Data for the task section start
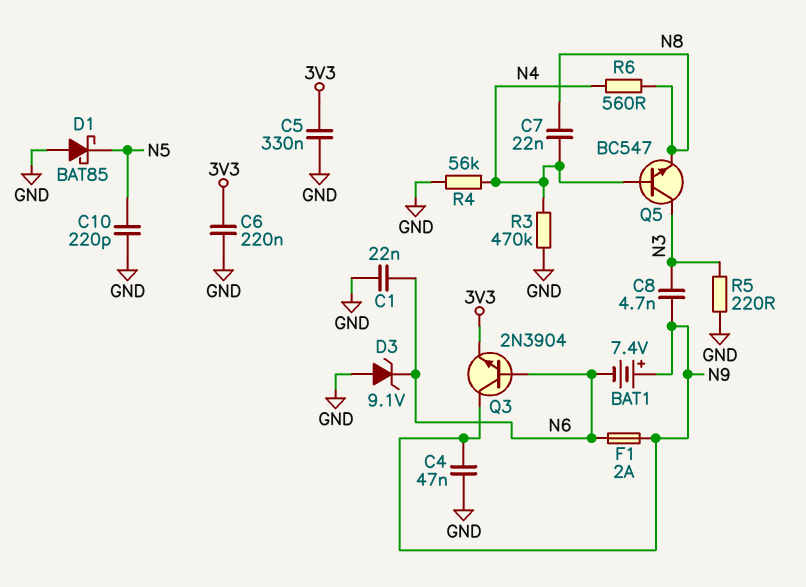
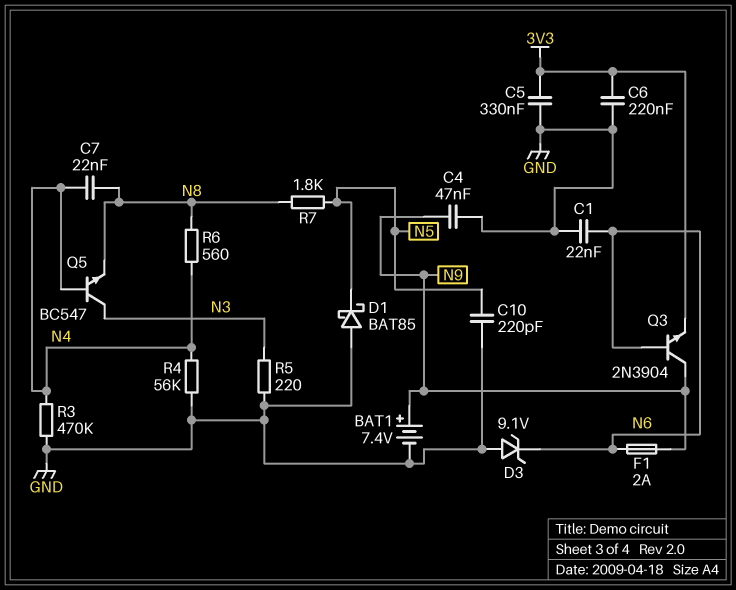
BAT1: 7.4V (plus N9, minus N6) -> 7.4V (plus N9, minus GND)
C8: 4.7nF (N3, N9) -> none
R7: none -> 1.8k (N5, N8)

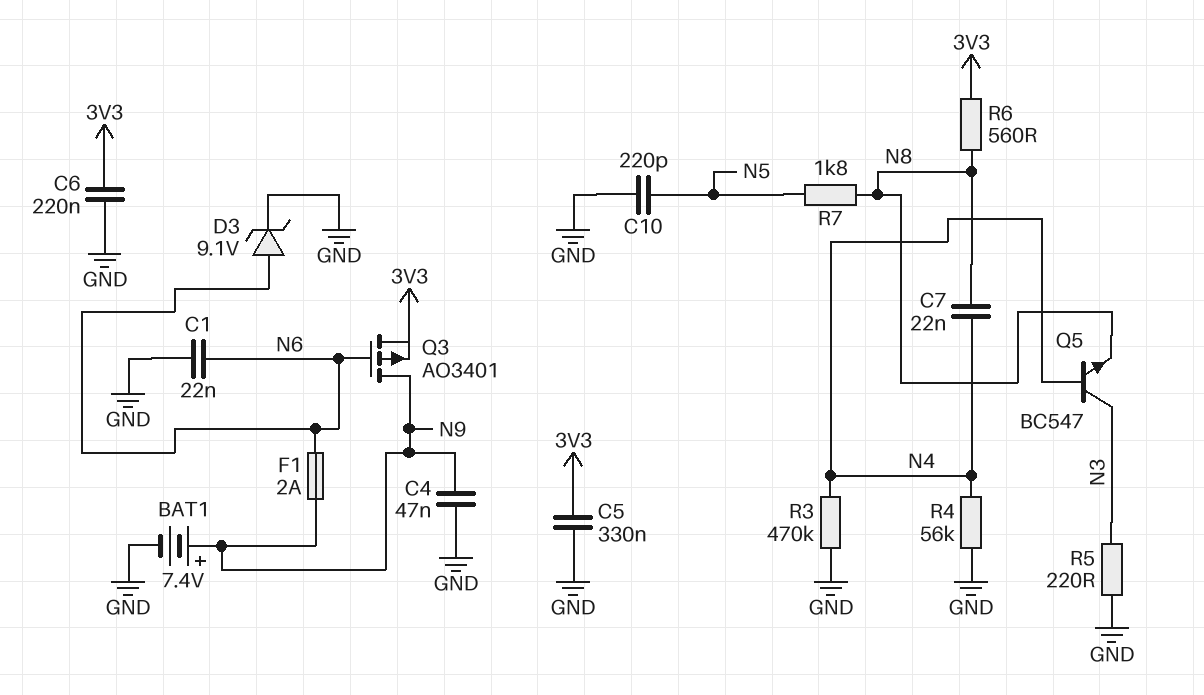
D1: schottky BAT85 (A GND, K N5) -> none
D3: zener 9.1V (A GND, K N6) -> zener 9.1V (A N6, K GND)
Q3: NPN 2N3904 (B N6, C N9, E 3V3) -> PMOS AO3401 (G N6, D N9, S 3V3)
R6: 560 (N4, N8) -> 560 (3V3, N8)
Data for the task section end
• _Work task_:
All lines holding the word "none" must be copied from the data.

• _Answer to the exercise_:
C8: 4.7nF (N3, N9) -> none
R7: none -> 1.8k (N5, N8)
D1: schottky BAT85 (A GND, K N5) -> none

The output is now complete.